Information given section start

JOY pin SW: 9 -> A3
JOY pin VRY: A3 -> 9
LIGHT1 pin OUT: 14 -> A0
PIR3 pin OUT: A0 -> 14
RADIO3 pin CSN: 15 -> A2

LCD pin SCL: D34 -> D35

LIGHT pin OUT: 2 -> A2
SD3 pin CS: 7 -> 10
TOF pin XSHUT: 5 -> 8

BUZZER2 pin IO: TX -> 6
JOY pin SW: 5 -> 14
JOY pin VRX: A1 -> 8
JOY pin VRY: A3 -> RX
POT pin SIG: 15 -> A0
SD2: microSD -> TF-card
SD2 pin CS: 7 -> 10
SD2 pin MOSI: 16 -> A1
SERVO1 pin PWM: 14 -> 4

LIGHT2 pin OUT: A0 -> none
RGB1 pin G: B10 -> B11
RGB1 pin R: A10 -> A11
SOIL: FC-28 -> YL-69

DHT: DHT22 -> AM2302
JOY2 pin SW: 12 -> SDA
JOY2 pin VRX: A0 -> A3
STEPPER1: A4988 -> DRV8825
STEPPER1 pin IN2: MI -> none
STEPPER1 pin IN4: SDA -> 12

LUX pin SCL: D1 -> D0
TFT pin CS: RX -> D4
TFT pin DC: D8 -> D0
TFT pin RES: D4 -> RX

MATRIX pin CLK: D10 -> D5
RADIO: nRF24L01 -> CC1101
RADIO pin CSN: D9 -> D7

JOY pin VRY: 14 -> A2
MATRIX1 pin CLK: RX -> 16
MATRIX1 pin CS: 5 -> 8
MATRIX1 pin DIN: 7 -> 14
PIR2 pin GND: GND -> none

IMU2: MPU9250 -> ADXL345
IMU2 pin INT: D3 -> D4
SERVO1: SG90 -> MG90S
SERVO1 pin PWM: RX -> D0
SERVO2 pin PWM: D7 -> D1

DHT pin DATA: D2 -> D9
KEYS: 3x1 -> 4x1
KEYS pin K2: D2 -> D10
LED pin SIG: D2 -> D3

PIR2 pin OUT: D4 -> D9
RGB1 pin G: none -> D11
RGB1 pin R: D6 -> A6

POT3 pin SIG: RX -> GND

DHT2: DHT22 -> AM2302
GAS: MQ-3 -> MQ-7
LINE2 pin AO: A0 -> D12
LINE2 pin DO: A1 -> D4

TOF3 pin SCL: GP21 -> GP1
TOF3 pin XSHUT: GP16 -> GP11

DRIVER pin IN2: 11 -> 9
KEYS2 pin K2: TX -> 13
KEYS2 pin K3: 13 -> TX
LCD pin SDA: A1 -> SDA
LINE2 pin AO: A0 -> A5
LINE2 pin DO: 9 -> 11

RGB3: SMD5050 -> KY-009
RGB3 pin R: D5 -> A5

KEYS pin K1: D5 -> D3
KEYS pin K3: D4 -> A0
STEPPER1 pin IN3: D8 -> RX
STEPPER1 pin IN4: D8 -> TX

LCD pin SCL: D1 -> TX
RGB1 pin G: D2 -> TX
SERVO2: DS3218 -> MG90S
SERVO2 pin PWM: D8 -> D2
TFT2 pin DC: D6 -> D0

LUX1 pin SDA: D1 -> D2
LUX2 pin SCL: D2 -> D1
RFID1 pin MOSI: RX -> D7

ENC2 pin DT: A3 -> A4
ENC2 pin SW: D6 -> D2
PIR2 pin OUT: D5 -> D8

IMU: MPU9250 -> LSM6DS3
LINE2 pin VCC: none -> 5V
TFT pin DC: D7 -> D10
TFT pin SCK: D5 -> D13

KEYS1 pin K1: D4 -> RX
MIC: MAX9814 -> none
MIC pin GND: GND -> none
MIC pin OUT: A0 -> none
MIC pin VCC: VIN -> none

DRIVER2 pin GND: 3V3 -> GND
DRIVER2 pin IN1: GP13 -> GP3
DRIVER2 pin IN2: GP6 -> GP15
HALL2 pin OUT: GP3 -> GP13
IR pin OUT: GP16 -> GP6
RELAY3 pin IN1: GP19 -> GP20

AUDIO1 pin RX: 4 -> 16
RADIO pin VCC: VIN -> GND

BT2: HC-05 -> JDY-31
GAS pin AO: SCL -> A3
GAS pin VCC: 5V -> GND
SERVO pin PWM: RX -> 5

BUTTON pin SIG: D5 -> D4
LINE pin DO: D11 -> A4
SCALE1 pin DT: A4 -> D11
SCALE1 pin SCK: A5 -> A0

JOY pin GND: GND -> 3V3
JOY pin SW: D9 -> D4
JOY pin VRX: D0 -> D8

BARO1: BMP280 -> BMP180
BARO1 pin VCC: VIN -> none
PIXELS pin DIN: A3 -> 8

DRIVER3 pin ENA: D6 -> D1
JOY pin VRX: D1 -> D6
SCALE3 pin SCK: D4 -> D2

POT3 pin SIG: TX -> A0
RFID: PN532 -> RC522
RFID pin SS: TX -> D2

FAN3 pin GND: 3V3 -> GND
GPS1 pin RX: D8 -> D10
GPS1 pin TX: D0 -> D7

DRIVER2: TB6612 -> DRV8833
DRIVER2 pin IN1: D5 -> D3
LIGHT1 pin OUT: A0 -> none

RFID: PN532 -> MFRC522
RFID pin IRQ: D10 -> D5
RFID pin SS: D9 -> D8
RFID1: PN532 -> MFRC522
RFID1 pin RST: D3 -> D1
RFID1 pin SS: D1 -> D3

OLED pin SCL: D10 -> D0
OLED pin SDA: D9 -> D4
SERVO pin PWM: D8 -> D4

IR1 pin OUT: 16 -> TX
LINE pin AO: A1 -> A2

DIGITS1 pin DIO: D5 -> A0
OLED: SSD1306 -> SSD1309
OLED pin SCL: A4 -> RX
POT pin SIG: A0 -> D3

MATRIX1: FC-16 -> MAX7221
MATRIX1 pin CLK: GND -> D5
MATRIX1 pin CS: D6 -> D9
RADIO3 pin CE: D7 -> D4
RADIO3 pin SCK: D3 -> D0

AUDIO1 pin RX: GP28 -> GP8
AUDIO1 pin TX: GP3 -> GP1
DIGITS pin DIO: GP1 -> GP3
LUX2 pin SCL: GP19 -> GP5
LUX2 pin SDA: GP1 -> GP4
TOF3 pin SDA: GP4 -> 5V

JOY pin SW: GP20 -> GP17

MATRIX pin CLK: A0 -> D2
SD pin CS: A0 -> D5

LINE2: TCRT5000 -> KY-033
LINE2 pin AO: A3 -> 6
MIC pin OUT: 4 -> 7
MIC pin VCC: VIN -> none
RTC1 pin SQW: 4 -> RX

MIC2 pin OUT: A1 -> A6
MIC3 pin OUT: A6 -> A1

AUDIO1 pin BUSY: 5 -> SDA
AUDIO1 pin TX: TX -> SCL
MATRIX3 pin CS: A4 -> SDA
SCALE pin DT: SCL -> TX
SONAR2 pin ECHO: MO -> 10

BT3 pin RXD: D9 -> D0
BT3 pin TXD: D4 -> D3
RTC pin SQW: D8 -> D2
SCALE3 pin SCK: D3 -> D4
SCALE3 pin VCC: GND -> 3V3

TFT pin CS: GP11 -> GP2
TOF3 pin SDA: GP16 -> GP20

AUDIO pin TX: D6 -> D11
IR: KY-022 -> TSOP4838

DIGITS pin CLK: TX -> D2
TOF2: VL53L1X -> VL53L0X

Information given section end

### [Directions for this task]
Each line that holds the string "XSHUT" is to be copied from the entries above.

### [Solution to the exercise]
TOF pin XSHUT: 5 -> 8
TOF3 pin XSHUT: GP16 -> GP11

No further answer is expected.